── Record set ──
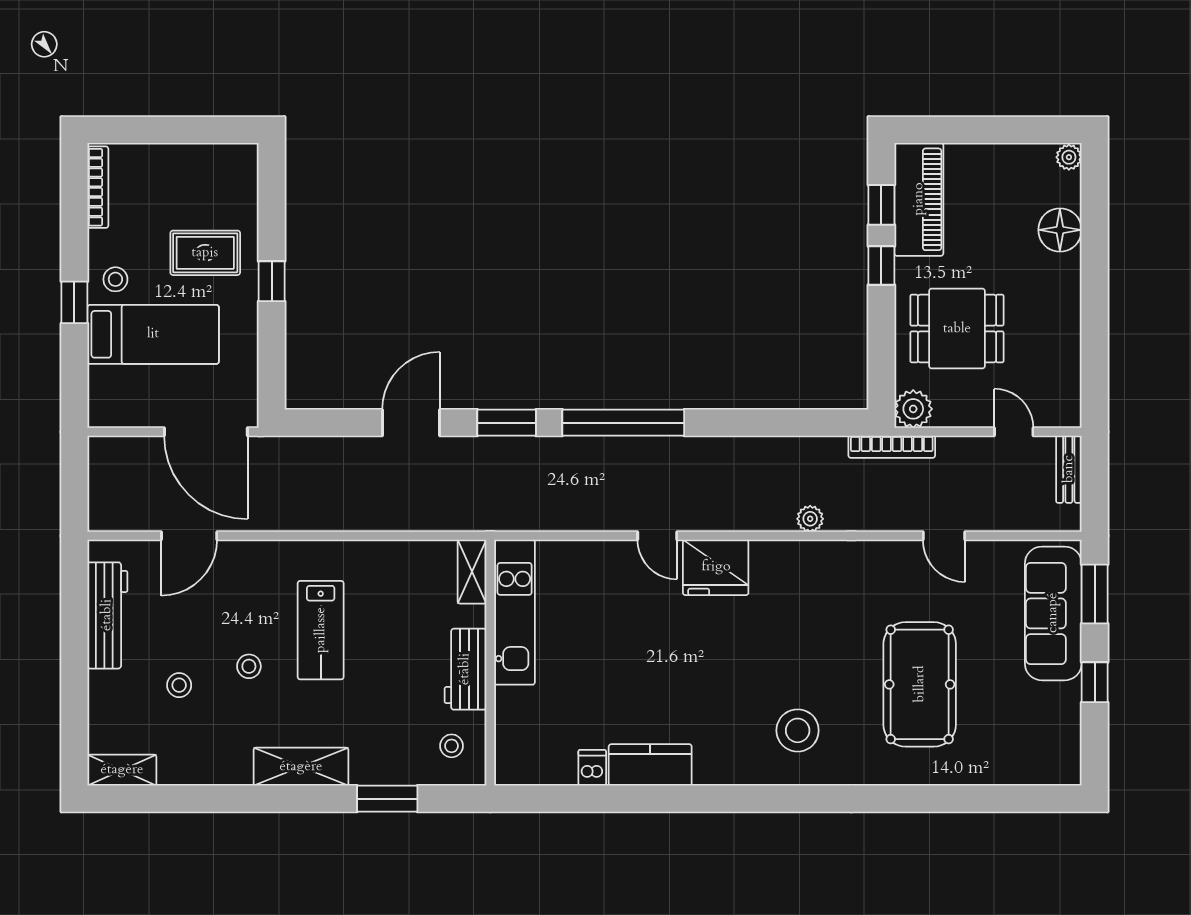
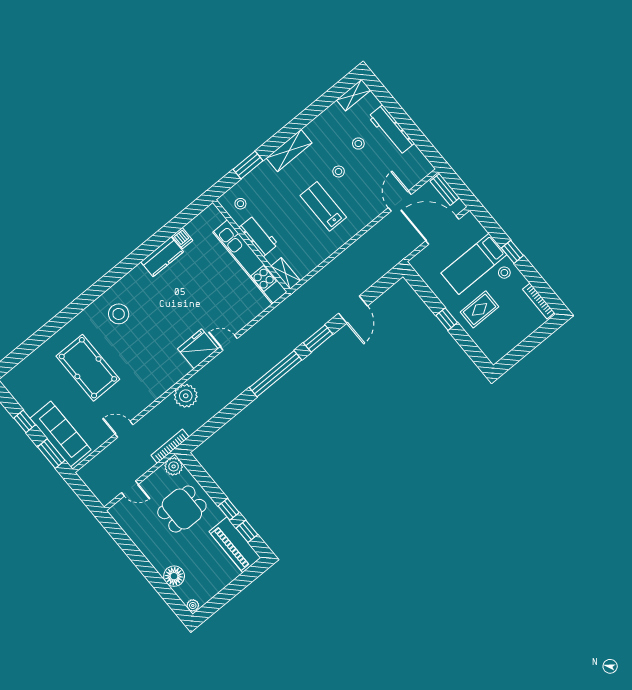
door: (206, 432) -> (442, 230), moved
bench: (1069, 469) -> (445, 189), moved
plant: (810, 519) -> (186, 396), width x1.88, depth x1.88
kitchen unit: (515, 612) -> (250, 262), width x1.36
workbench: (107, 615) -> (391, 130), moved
───
── Record set ──
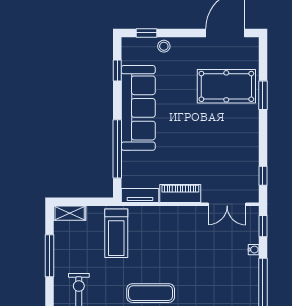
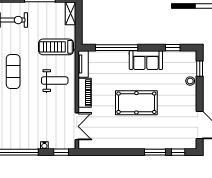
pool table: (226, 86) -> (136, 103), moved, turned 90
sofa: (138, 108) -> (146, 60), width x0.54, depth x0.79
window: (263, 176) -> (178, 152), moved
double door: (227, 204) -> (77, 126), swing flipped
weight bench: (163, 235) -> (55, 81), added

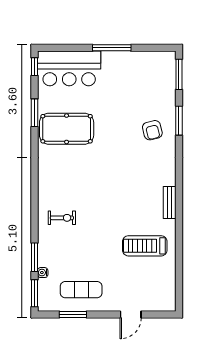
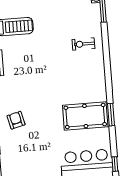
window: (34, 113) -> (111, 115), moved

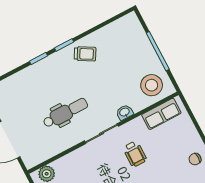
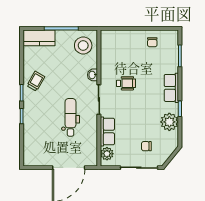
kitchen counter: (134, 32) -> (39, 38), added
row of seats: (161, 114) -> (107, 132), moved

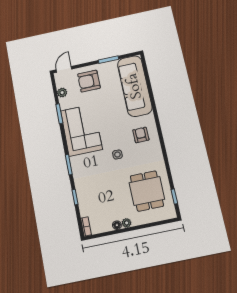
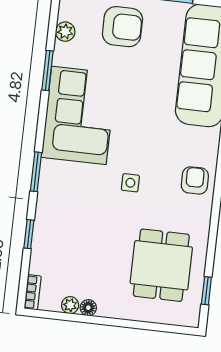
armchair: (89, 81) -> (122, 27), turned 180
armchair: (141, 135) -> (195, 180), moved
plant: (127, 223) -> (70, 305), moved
───
Give the number of lines in the data above that include the word "depth", with no other words.

* **Your response**: 2